* Information shown
******

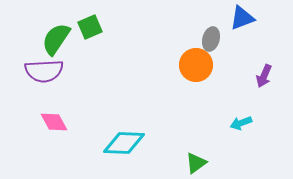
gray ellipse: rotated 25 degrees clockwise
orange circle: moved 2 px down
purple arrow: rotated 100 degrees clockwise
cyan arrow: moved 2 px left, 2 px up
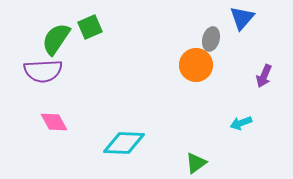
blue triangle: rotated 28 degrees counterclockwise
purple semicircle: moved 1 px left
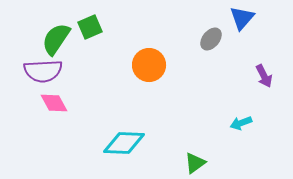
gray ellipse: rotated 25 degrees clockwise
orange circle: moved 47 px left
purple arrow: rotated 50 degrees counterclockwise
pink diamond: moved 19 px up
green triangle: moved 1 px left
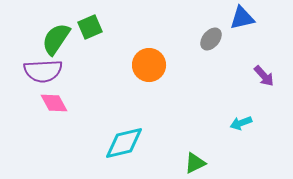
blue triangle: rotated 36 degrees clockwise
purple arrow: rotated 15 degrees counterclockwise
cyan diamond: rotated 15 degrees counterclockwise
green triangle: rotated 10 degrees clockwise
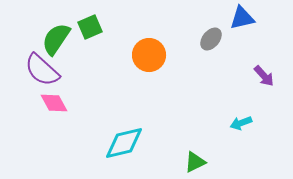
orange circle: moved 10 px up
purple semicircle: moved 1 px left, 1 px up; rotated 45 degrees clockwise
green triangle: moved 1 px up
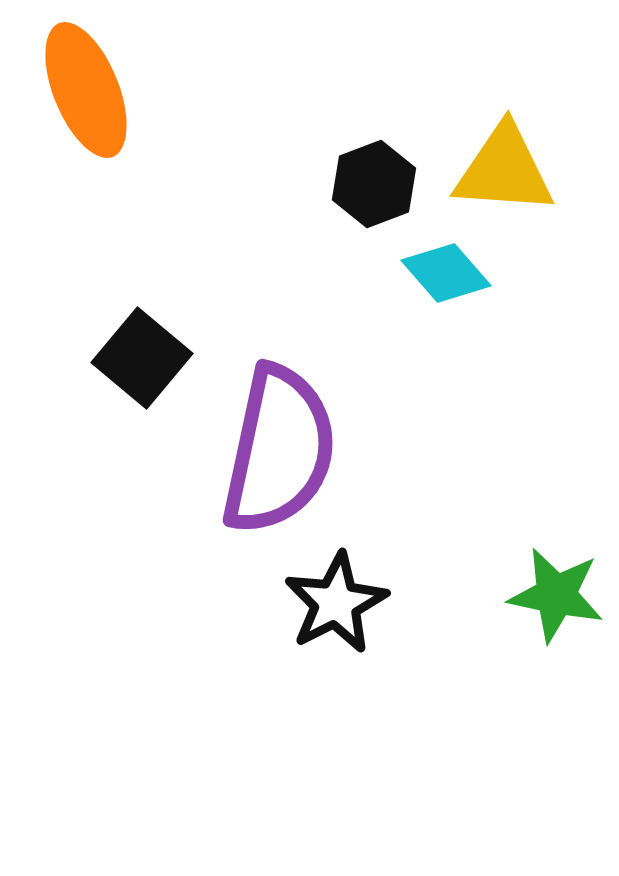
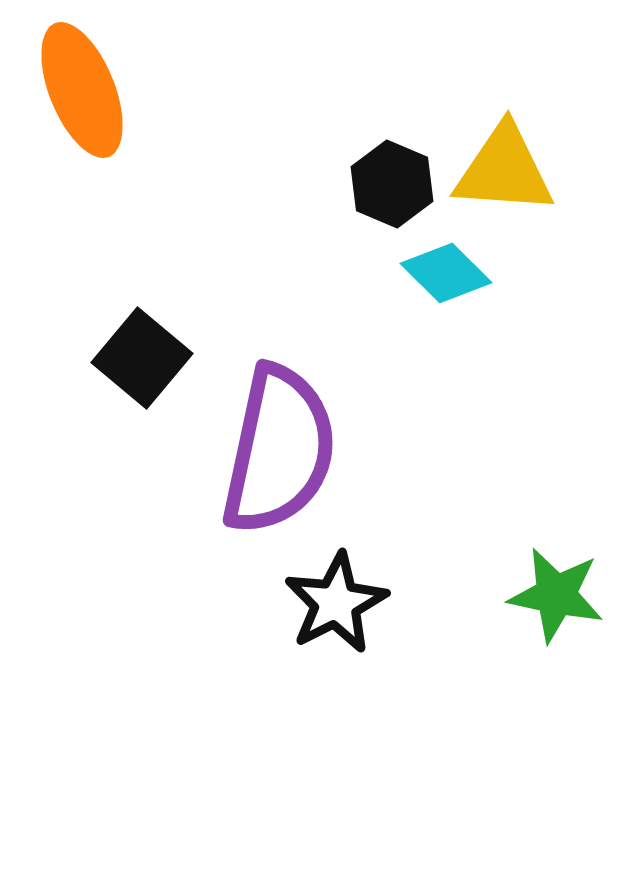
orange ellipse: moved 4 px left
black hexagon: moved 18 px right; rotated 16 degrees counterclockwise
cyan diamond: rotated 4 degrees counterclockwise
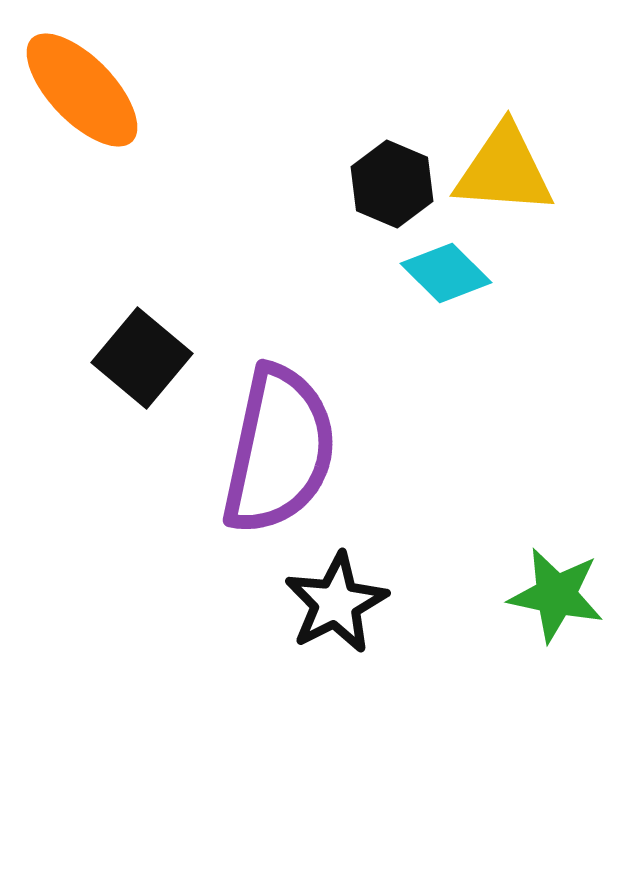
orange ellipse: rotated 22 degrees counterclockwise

******

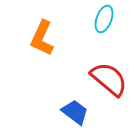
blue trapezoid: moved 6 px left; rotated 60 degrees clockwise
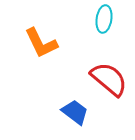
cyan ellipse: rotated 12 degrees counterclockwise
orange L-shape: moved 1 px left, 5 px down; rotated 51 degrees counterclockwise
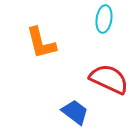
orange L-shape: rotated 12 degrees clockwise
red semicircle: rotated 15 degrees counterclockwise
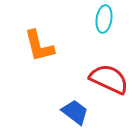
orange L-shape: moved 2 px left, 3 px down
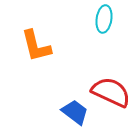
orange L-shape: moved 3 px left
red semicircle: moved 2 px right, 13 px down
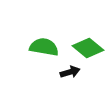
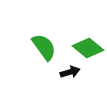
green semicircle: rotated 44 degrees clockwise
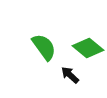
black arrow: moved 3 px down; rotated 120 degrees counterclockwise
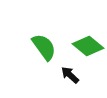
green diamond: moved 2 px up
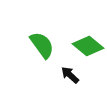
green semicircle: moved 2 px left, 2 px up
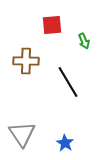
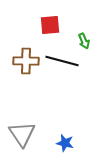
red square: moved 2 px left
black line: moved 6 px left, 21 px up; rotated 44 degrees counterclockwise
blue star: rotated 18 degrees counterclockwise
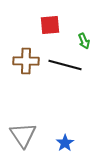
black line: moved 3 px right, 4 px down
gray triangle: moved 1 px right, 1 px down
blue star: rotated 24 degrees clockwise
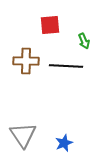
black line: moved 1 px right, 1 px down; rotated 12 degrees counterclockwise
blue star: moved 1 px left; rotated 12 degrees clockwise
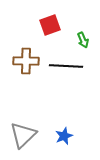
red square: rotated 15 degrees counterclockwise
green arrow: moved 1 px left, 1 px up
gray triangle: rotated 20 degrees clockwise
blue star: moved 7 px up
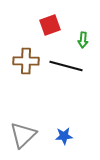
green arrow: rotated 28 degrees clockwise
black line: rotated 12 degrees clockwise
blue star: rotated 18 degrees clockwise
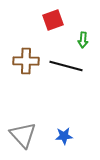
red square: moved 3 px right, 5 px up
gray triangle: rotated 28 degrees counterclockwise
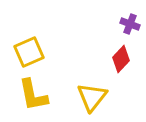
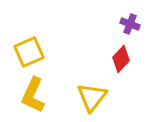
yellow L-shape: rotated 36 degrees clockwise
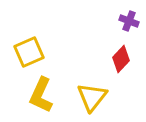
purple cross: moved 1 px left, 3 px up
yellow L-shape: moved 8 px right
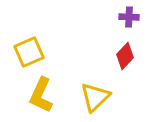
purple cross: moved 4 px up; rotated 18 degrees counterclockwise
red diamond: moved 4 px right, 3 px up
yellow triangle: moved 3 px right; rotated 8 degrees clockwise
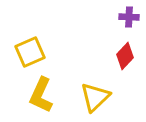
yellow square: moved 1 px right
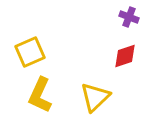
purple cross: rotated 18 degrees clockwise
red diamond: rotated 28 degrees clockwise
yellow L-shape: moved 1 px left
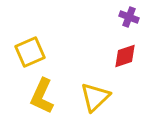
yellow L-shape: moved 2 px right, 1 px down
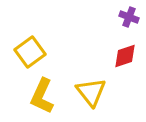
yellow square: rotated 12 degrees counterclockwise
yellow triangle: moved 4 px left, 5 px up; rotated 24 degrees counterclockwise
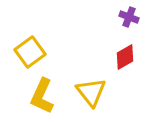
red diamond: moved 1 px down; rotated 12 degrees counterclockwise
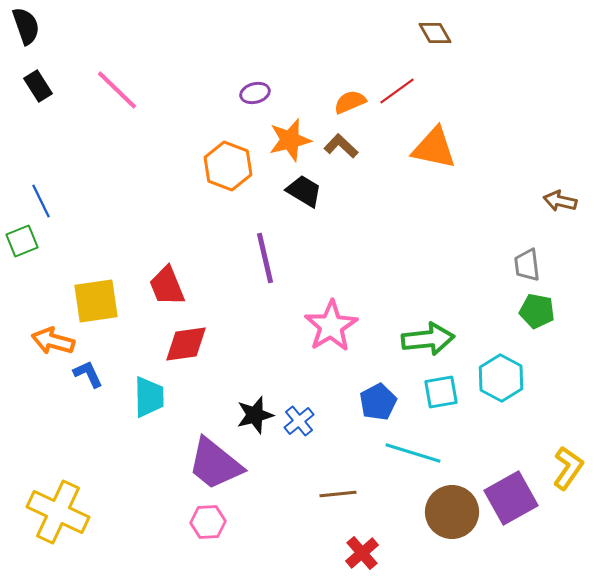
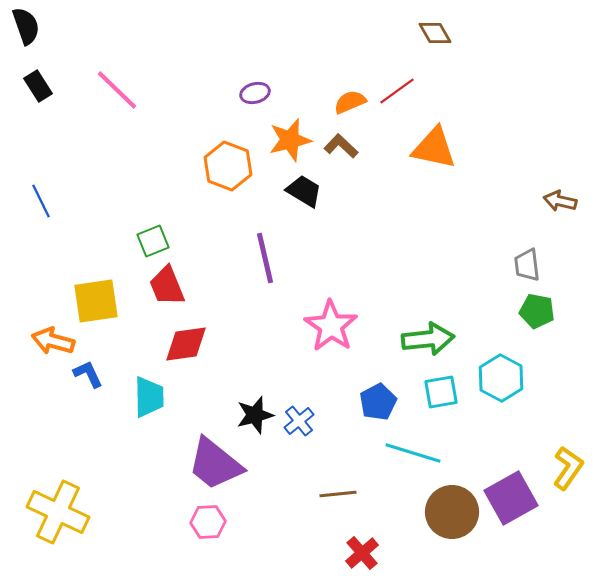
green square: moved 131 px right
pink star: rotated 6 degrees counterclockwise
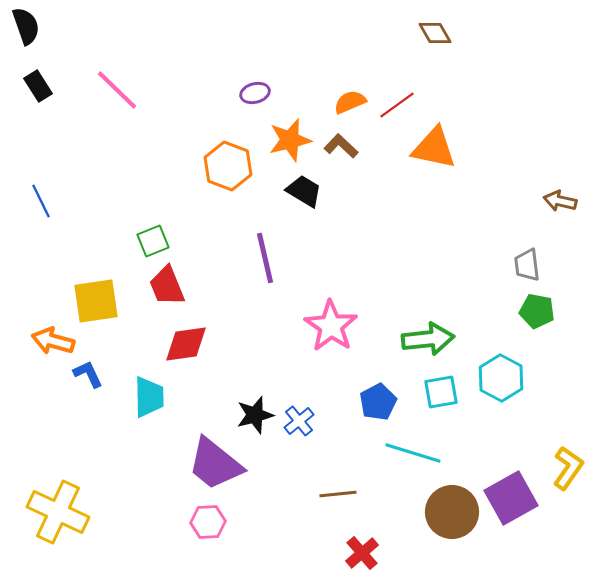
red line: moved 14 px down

******

* The request
Output every line of the records from the one containing "yellow square: moved 1 px right" down through the one containing "red line: moved 14 px down", both included, and copy each line verbatim. Omit the pictures from your answer.

* Written answer
yellow square: moved 1 px right
purple cross: rotated 18 degrees clockwise
red diamond: rotated 28 degrees clockwise
yellow L-shape: moved 1 px left
yellow L-shape: moved 2 px right, 1 px down
yellow square: rotated 12 degrees counterclockwise
yellow triangle: moved 4 px left, 5 px up; rotated 24 degrees counterclockwise
red diamond: moved 1 px down; rotated 12 degrees counterclockwise
green square: moved 131 px right
pink star: rotated 6 degrees counterclockwise
red line: moved 14 px down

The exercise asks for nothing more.